PROBLEM DETAILS: Transcribe the whole listing exactly, but do not carry over its pictures.

SOURCE INFORMATION:
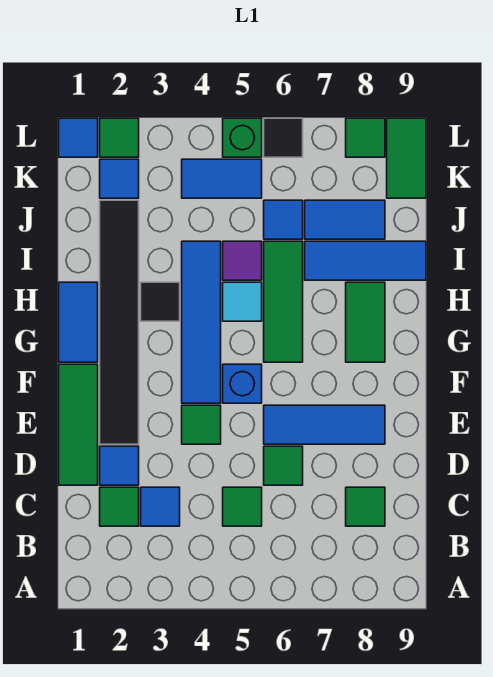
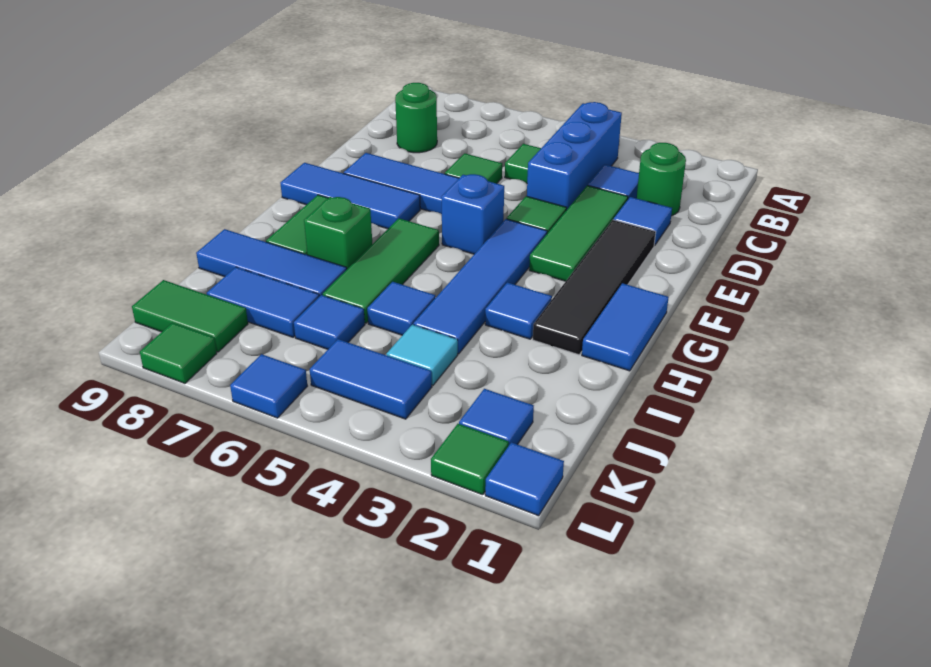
none -> blue 1x3 brick [527,102,622,210]
green 1x1 tile [100,487,139,526] -> green 1x1 round brick [637,143,686,216]
green 1x1 tile [346,487,385,526] -> green 1x1 round brick [395,83,437,153]
green 1x3 tile [59,364,98,485] -> green 1x3 tile moved to [529,185,628,281]
black 1x6 tile [100,200,139,444] -> black 1x4 tile [533,220,656,355]
none -> blue 1x3 tile [280,163,420,229]
black 1x1 tile [141,282,180,321] -> blue 1x1 tile [485,282,552,339]
cyan 1x1 tile [223,282,262,321] -> cyan 1x1 tile moved to [386,325,458,385]
purple 1x1 tile [223,241,262,280] -> blue 1x1 tile [367,282,435,335]
green 1x2 tile [387,118,426,198] -> green 1x2 tile turned to [132,280,248,352]
green 1x1 brick [223,118,262,157] -> green 1x1 brick moved to [304,197,372,269]
black 1x1 tile [264,118,303,157] -> blue 1x1 tile [230,354,307,418]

REPLY:
none -> blue 1x3 brick [527,102,622,210]
green 1x1 tile [100,487,139,526] -> green 1x1 round brick [637,143,686,216]
green 1x1 tile [346,487,385,526] -> green 1x1 round brick [395,83,437,153]
green 1x3 tile [59,364,98,485] -> green 1x3 tile moved to [529,185,628,281]
black 1x6 tile [100,200,139,444] -> black 1x4 tile [533,220,656,355]
none -> blue 1x3 tile [280,163,420,229]
black 1x1 tile [141,282,180,321] -> blue 1x1 tile [485,282,552,339]
cyan 1x1 tile [223,282,262,321] -> cyan 1x1 tile moved to [386,325,458,385]
purple 1x1 tile [223,241,262,280] -> blue 1x1 tile [367,282,435,335]
green 1x2 tile [387,118,426,198] -> green 1x2 tile turned to [132,280,248,352]
green 1x1 brick [223,118,262,157] -> green 1x1 brick moved to [304,197,372,269]
black 1x1 tile [264,118,303,157] -> blue 1x1 tile [230,354,307,418]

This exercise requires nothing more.